Assigned task:
All lines that hold the string "right" should be copied. Find them in the listing below.

Material for this exercise:
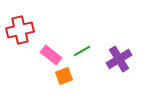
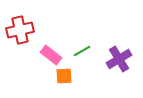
orange square: rotated 18 degrees clockwise
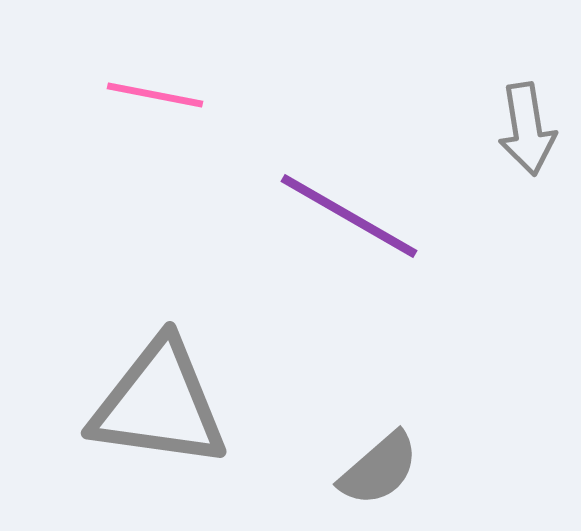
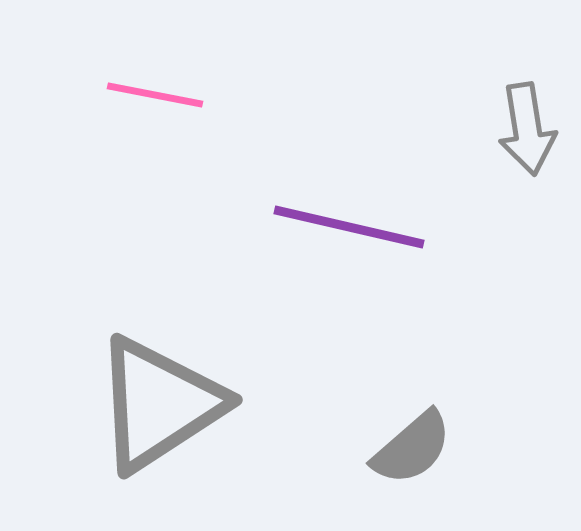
purple line: moved 11 px down; rotated 17 degrees counterclockwise
gray triangle: rotated 41 degrees counterclockwise
gray semicircle: moved 33 px right, 21 px up
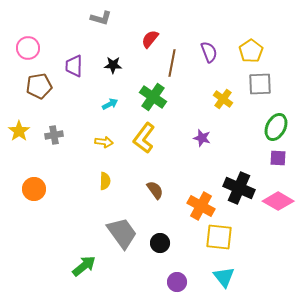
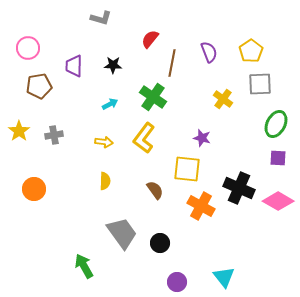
green ellipse: moved 3 px up
yellow square: moved 32 px left, 68 px up
green arrow: rotated 80 degrees counterclockwise
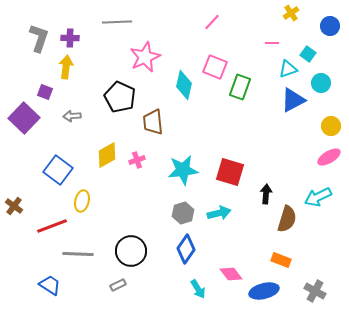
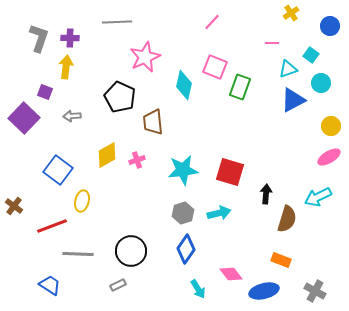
cyan square at (308, 54): moved 3 px right, 1 px down
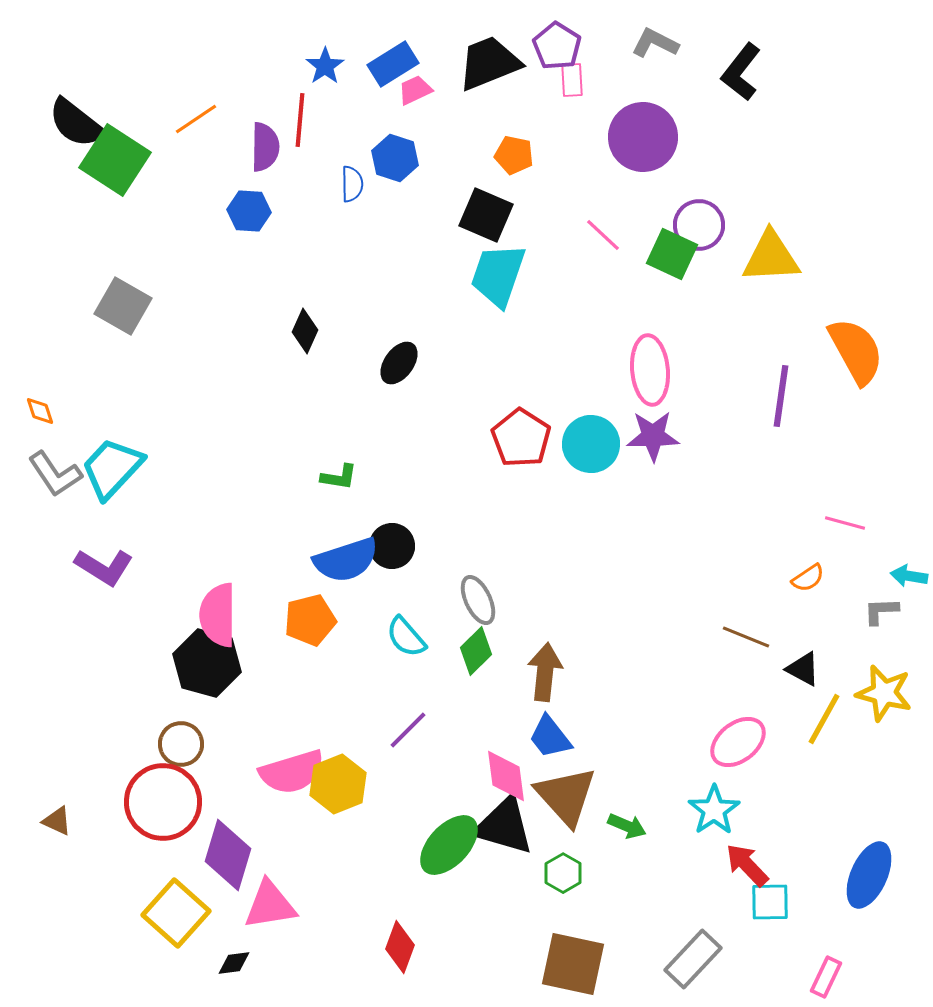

Solution to this problem:
gray semicircle: moved 33 px right, 21 px up
cyan square at (308, 54): moved 3 px right, 1 px down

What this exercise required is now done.